- [Task statement]:
Transcribe exactly the entries from the "[(490,38),(484,34),(471,52),(483,61),(499,41),(493,36),(490,38)]" line to the end, both included, minus pictures.

- [Given records]:
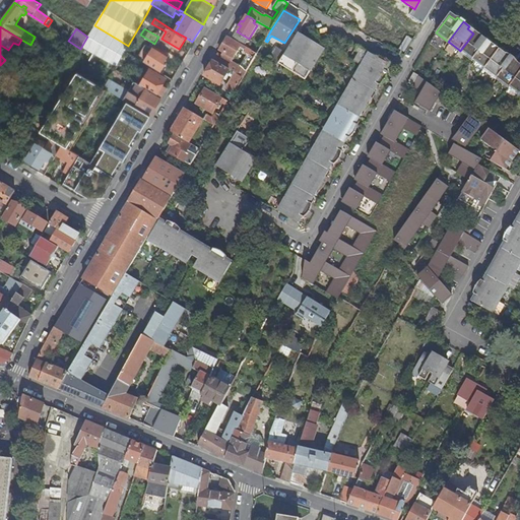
[(237,31),(233,40),(245,47),(249,39),(237,31)]
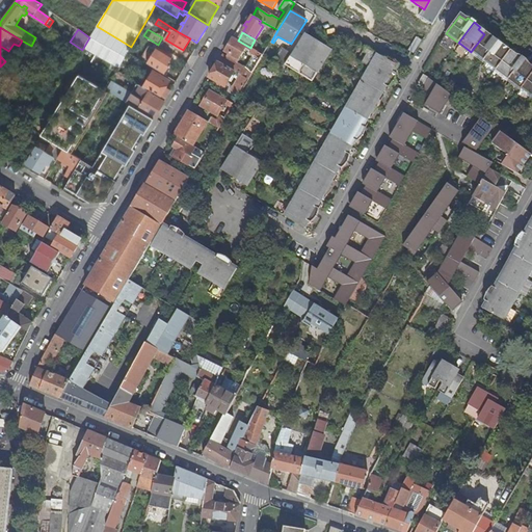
[(490,38),(484,34),(471,52),(483,61),(499,41),(493,36),(490,38)]
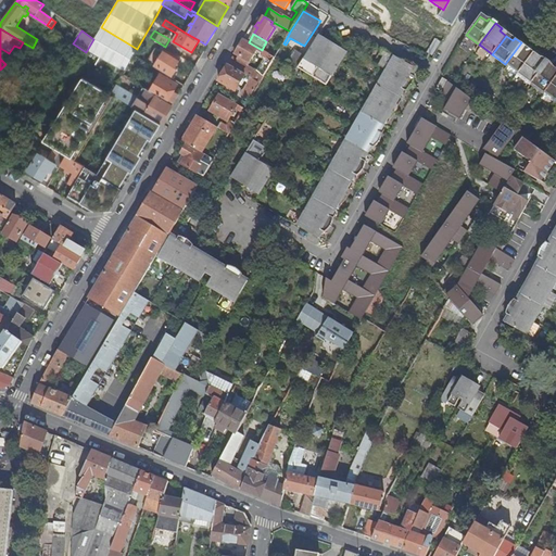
[(313,77),(319,67),(331,48),(325,43),(326,41),(319,37),(305,59),(304,59),(299,67),(313,77)]
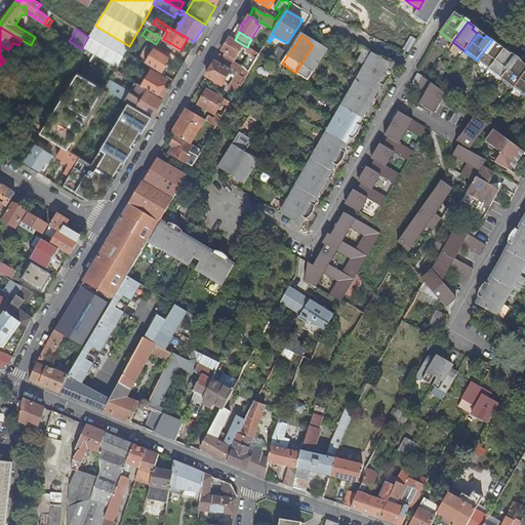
[(223,55),(219,54),(215,61),(232,71),(234,72),(245,79),(259,54),(255,51),(244,69),(234,63),(243,48),(247,51),(249,48),(247,47),(235,40),(231,37),(221,51),(225,52),(223,55)]
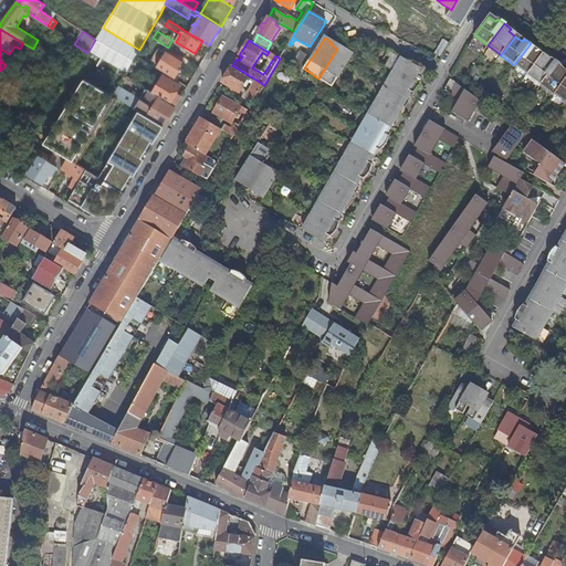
[(337,49),(344,53),(346,51),(332,42),(331,44),(337,49)]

- [Worked solution]:
[(490,38),(484,34),(471,52),(483,61),(499,41),(493,36),(490,38)]
[(313,77),(319,67),(331,48),(325,43),(326,41),(319,37),(305,59),(304,59),(299,67),(313,77)]
[(223,55),(219,54),(215,61),(232,71),(234,72),(245,79),(259,54),(255,51),(244,69),(234,63),(243,48),(247,51),(249,48),(247,47),(235,40),(231,37),(221,51),(225,52),(223,55)]
[(337,49),(344,53),(346,51),(332,42),(331,44),(337,49)]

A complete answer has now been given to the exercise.